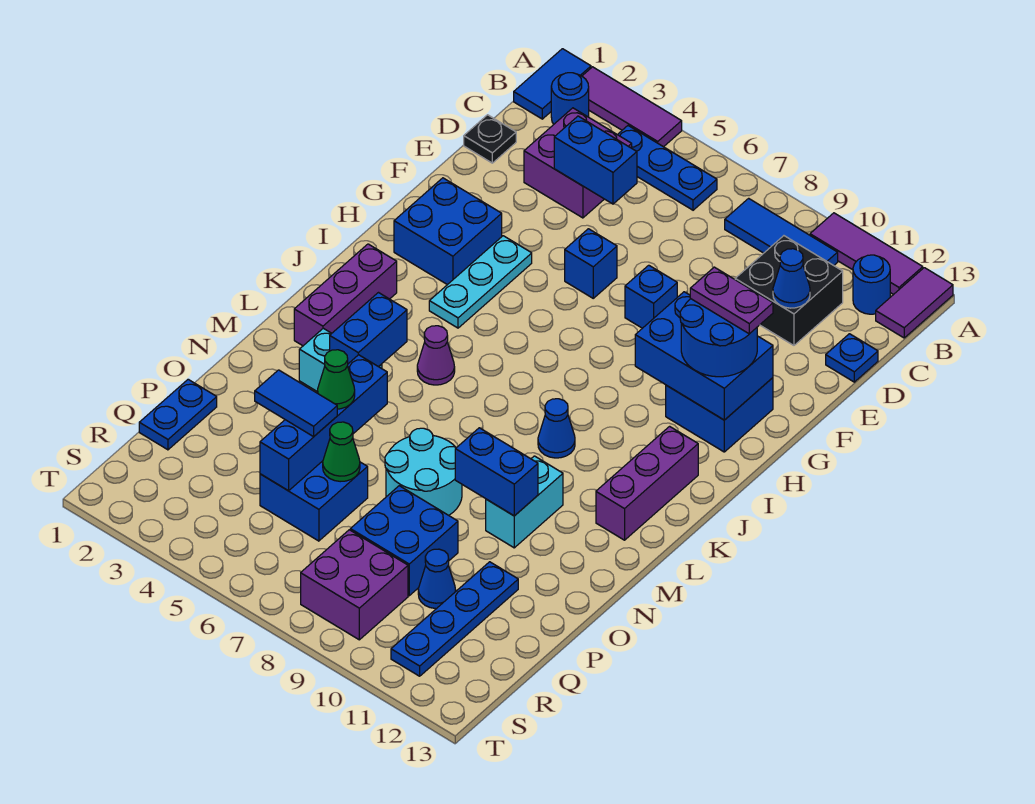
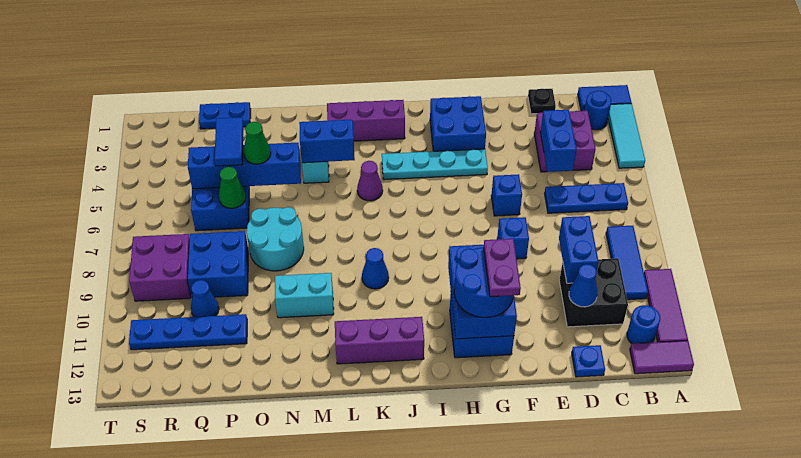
purple tile A2:A4 level 1 -> cyan tile A2:A4 level 1
blue plate B4:B6 level 1 -> blue plate B6:D6 level 1
cyan plate G4:I4 level 1 -> cyan plate G4:J4 level 1
blue brick N9:N10 level 2 -> blue brick D9:D10 level 2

◆ **Your assignment**:
Each line of the material above that includes the word "plate" counts once; give the total number alone.

◆ **Reply**:
2